Supplied data below:
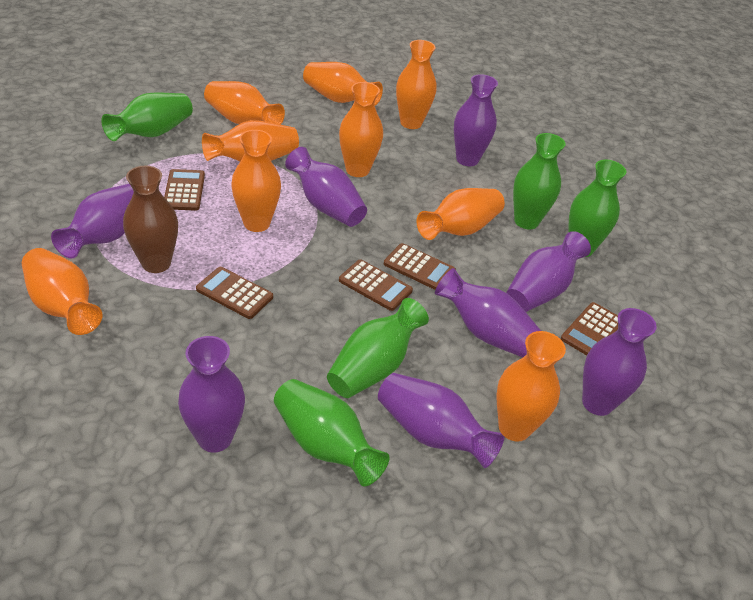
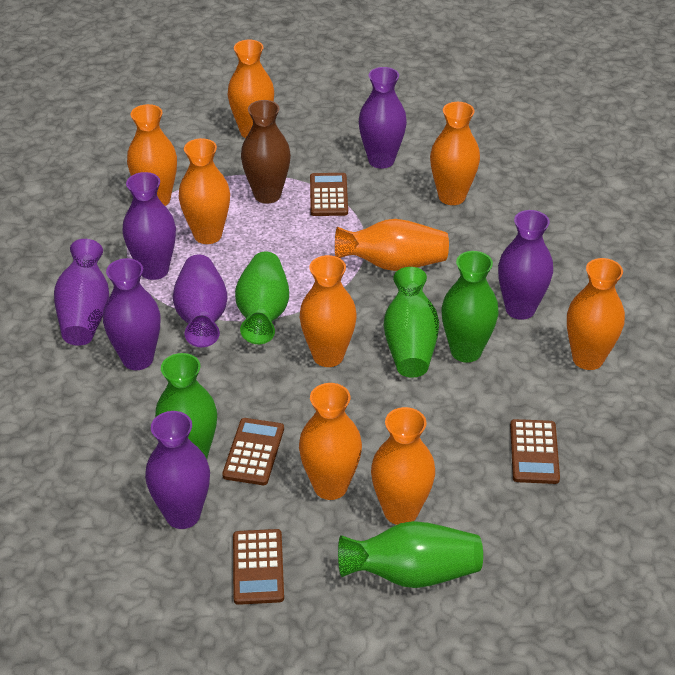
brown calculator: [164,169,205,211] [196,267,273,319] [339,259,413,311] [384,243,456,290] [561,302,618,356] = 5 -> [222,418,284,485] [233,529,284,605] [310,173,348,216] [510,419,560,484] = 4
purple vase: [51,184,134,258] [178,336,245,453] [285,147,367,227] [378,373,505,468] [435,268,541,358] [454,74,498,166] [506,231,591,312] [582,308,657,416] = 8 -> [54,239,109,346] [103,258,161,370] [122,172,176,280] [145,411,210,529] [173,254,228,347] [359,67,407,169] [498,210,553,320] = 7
End of Supplied data.
Supplied data below:
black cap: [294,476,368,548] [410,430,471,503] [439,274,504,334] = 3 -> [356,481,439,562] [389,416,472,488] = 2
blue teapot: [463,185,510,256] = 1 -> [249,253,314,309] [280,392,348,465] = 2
End of Supplied data.
Supplied data below:
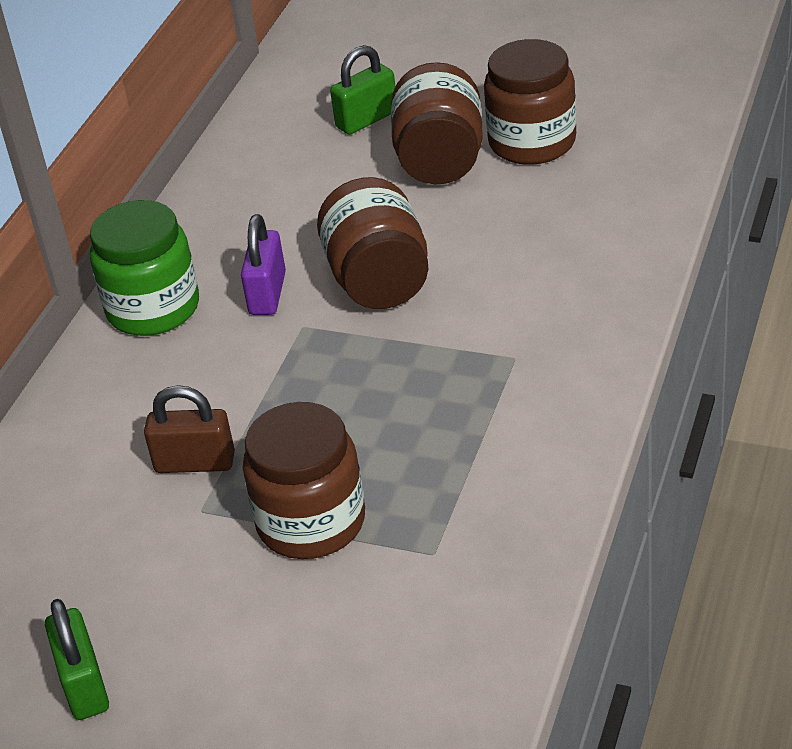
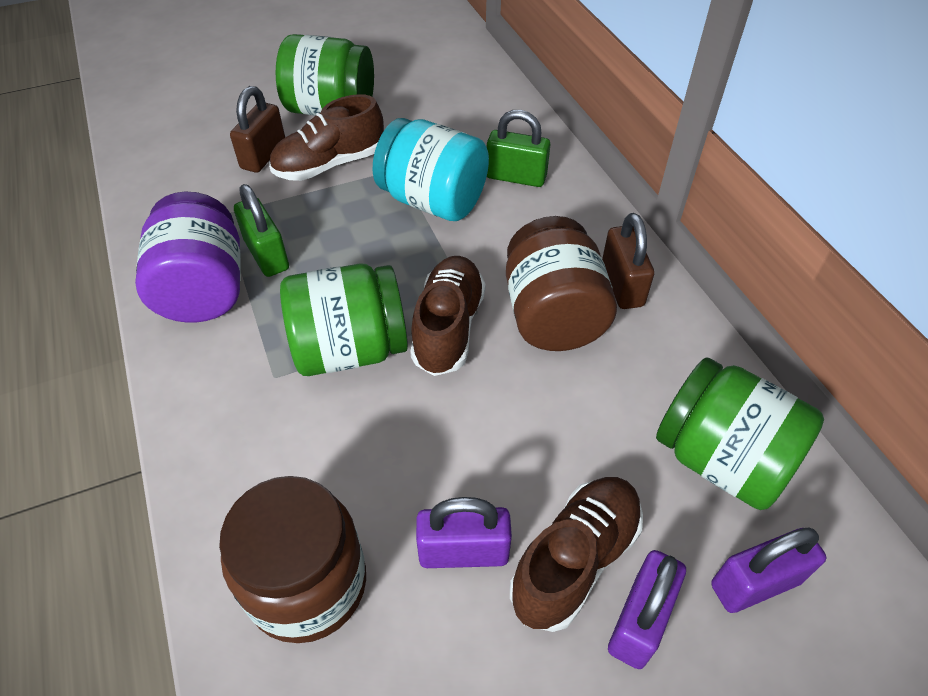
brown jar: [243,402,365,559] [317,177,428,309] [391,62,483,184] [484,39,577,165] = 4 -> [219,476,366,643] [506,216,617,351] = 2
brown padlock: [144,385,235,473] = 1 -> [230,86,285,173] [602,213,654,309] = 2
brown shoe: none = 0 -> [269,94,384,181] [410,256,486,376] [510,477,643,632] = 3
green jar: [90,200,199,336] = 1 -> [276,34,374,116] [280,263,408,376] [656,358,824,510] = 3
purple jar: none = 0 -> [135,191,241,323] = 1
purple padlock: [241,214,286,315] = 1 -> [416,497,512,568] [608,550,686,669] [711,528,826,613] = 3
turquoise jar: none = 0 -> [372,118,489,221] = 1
End of Supplied data.
Only the number is needed here: how many lines of the listing include "padlock"?

• **Written answer**
2